- _Task prompt_:
Count lines, not occurrences: report how many lines in the records hold the string "none", and nothing else.

- _Given data_:

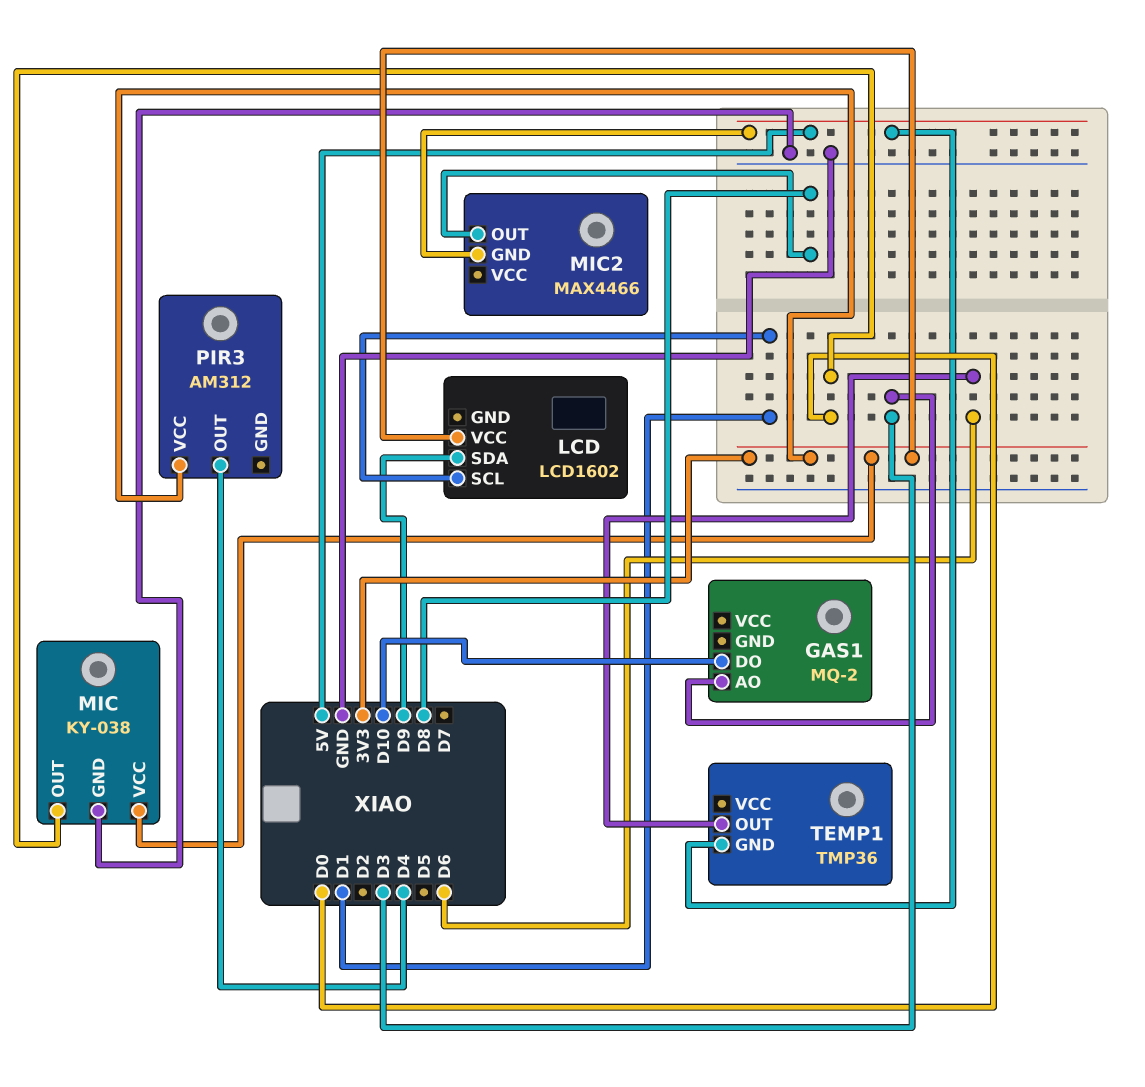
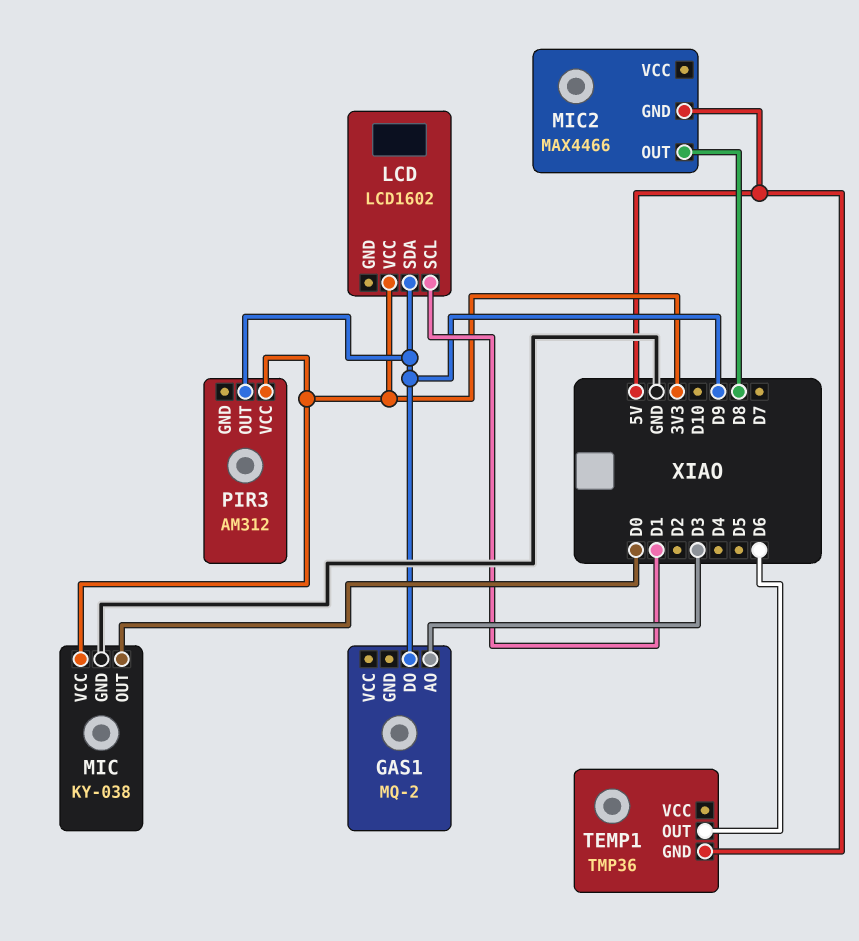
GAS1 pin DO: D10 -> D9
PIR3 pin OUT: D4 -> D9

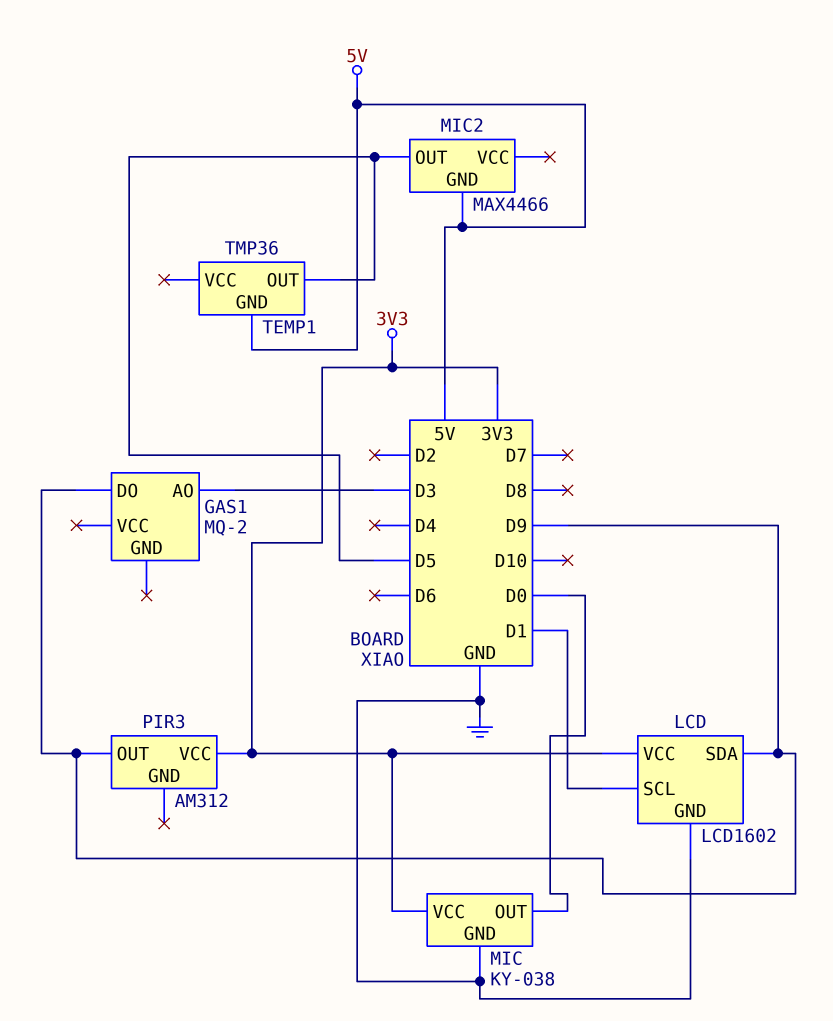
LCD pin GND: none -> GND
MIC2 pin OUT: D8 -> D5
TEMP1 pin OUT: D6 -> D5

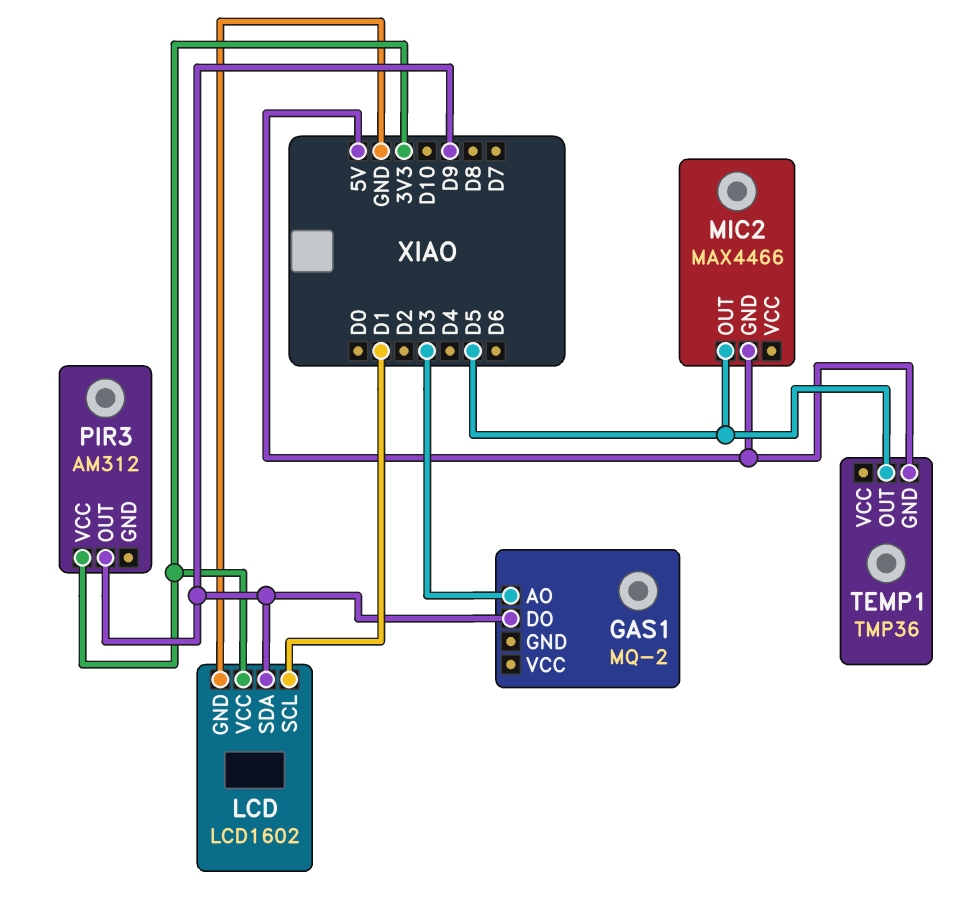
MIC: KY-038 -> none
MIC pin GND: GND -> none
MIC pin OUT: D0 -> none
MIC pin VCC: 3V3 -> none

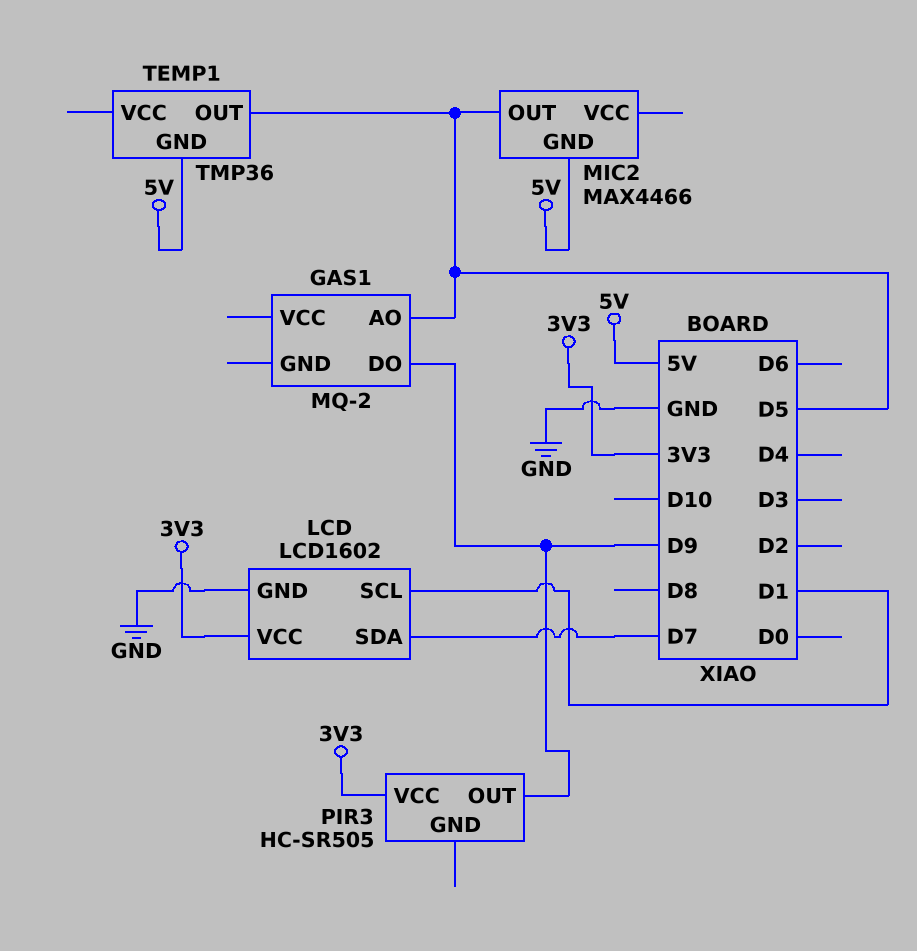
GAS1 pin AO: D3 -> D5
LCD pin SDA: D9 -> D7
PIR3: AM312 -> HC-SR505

- _Response_:
5